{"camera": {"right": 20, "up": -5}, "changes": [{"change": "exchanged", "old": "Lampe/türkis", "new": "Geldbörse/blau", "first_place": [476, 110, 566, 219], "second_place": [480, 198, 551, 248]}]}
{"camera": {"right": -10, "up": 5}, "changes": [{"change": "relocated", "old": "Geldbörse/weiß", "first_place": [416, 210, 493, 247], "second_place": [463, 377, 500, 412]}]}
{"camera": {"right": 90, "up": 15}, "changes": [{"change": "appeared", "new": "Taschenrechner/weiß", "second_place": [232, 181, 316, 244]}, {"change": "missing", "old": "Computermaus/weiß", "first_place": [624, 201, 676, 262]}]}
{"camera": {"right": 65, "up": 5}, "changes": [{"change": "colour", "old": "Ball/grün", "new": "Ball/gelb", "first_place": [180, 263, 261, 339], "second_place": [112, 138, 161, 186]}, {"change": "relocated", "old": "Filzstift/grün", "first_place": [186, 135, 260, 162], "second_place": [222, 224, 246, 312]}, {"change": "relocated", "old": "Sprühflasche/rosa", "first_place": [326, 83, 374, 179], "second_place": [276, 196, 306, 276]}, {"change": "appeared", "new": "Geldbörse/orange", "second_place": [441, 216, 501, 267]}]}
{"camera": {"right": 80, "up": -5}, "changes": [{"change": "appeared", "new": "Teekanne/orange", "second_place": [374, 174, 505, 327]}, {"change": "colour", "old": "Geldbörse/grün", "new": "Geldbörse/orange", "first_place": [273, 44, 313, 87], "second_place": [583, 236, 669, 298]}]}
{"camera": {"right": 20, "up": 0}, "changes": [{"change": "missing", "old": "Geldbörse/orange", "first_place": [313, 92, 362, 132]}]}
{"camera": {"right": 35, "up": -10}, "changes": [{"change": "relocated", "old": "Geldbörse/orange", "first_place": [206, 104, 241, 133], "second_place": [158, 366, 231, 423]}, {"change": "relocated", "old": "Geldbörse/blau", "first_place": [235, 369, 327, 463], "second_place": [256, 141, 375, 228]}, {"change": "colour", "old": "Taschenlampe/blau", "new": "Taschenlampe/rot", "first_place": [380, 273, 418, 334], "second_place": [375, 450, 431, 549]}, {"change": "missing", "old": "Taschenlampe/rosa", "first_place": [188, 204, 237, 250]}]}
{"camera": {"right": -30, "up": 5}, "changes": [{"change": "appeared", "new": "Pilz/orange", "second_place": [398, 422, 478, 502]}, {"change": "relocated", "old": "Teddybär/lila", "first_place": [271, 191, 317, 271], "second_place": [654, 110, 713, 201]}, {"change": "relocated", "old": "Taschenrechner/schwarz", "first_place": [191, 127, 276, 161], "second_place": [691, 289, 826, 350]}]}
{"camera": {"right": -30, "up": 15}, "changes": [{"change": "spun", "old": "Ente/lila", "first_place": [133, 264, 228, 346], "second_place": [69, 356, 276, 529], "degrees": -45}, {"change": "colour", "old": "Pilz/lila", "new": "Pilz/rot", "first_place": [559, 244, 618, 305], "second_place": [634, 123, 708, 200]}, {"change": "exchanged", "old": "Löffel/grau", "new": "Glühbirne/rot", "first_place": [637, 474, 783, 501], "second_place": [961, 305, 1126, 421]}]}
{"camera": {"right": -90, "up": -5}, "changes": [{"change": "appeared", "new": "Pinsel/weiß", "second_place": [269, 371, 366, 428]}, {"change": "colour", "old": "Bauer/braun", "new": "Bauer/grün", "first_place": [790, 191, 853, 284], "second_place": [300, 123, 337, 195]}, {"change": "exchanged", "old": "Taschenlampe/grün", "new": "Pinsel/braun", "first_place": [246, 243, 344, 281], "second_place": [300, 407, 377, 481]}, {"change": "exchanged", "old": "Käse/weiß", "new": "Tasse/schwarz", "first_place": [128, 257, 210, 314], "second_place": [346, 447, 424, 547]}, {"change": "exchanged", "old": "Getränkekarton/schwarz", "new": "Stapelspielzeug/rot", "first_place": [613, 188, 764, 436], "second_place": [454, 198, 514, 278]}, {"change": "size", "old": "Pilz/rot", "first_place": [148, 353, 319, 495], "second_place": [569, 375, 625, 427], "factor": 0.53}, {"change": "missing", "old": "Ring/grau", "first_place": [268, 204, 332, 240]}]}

-- -- --

_ACTIVITY_
Would you write out each entry precisely as it is given?

_ANSWER FOR THIS EXERCISE_
{"camera": {"right": 20, "up": -5}, "changes": [{"change": "exchanged", "old": "Lampe/türkis", "new": "Geldbörse/blau", "first_place": [476, 110, 566, 219], "second_place": [480, 198, 551, 248]}]}
{"camera": {"right": -10, "up": 5}, "changes": [{"change": "relocated", "old": "Geldbörse/weiß", "first_place": [416, 210, 493, 247], "second_place": [463, 377, 500, 412]}]}
{"camera": {"right": 90, "up": 15}, "changes": [{"change": "appeared", "new": "Taschenrechner/weiß", "second_place": [232, 181, 316, 244]}, {"change": "missing", "old": "Computermaus/weiß", "first_place": [624, 201, 676, 262]}]}
{"camera": {"right": 65, "up": 5}, "changes": [{"change": "colour", "old": "Ball/grün", "new": "Ball/gelb", "first_place": [180, 263, 261, 339], "second_place": [112, 138, 161, 186]}, {"change": "relocated", "old": "Filzstift/grün", "first_place": [186, 135, 260, 162], "second_place": [222, 224, 246, 312]}, {"change": "relocated", "old": "Sprühflasche/rosa", "first_place": [326, 83, 374, 179], "second_place": [276, 196, 306, 276]}, {"change": "appeared", "new": "Geldbörse/orange", "second_place": [441, 216, 501, 267]}]}
{"camera": {"right": 80, "up": -5}, "changes": [{"change": "appeared", "new": "Teekanne/orange", "second_place": [374, 174, 505, 327]}, {"change": "colour", "old": "Geldbörse/grün", "new": "Geldbörse/orange", "first_place": [273, 44, 313, 87], "second_place": [583, 236, 669, 298]}]}
{"camera": {"right": 20, "up": 0}, "changes": [{"change": "missing", "old": "Geldbörse/orange", "first_place": [313, 92, 362, 132]}]}
{"camera": {"right": 35, "up": -10}, "changes": [{"change": "relocated", "old": "Geldbörse/orange", "first_place": [206, 104, 241, 133], "second_place": [158, 366, 231, 423]}, {"change": "relocated", "old": "Geldbörse/blau", "first_place": [235, 369, 327, 463], "second_place": [256, 141, 375, 228]}, {"change": "colour", "old": "Taschenlampe/blau", "new": "Taschenlampe/rot", "first_place": [380, 273, 418, 334], "second_place": [375, 450, 431, 549]}, {"change": "missing", "old": "Taschenlampe/rosa", "first_place": [188, 204, 237, 250]}]}
{"camera": {"right": -30, "up": 5}, "changes": [{"change": "appeared", "new": "Pilz/orange", "second_place": [398, 422, 478, 502]}, {"change": "relocated", "old": "Teddybär/lila", "first_place": [271, 191, 317, 271], "second_place": [654, 110, 713, 201]}, {"change": "relocated", "old": "Taschenrechner/schwarz", "first_place": [191, 127, 276, 161], "second_place": [691, 289, 826, 350]}]}
{"camera": {"right": -30, "up": 15}, "changes": [{"change": "spun", "old": "Ente/lila", "first_place": [133, 264, 228, 346], "second_place": [69, 356, 276, 529], "degrees": -45}, {"change": "colour", "old": "Pilz/lila", "new": "Pilz/rot", "first_place": [559, 244, 618, 305], "second_place": [634, 123, 708, 200]}, {"change": "exchanged", "old": "Löffel/grau", "new": "Glühbirne/rot", "first_place": [637, 474, 783, 501], "second_place": [961, 305, 1126, 421]}]}
{"camera": {"right": -90, "up": -5}, "changes": [{"change": "appeared", "new": "Pinsel/weiß", "second_place": [269, 371, 366, 428]}, {"change": "colour", "old": "Bauer/braun", "new": "Bauer/grün", "first_place": [790, 191, 853, 284], "second_place": [300, 123, 337, 195]}, {"change": "exchanged", "old": "Taschenlampe/grün", "new": "Pinsel/braun", "first_place": [246, 243, 344, 281], "second_place": [300, 407, 377, 481]}, {"change": "exchanged", "old": "Käse/weiß", "new": "Tasse/schwarz", "first_place": [128, 257, 210, 314], "second_place": [346, 447, 424, 547]}, {"change": "exchanged", "old": "Getränkekarton/schwarz", "new": "Stapelspielzeug/rot", "first_place": [613, 188, 764, 436], "second_place": [454, 198, 514, 278]}, {"change": "size", "old": "Pilz/rot", "first_place": [148, 353, 319, 495], "second_place": [569, 375, 625, 427], "factor": 0.53}, {"change": "missing", "old": "Ring/grau", "first_place": [268, 204, 332, 240]}]}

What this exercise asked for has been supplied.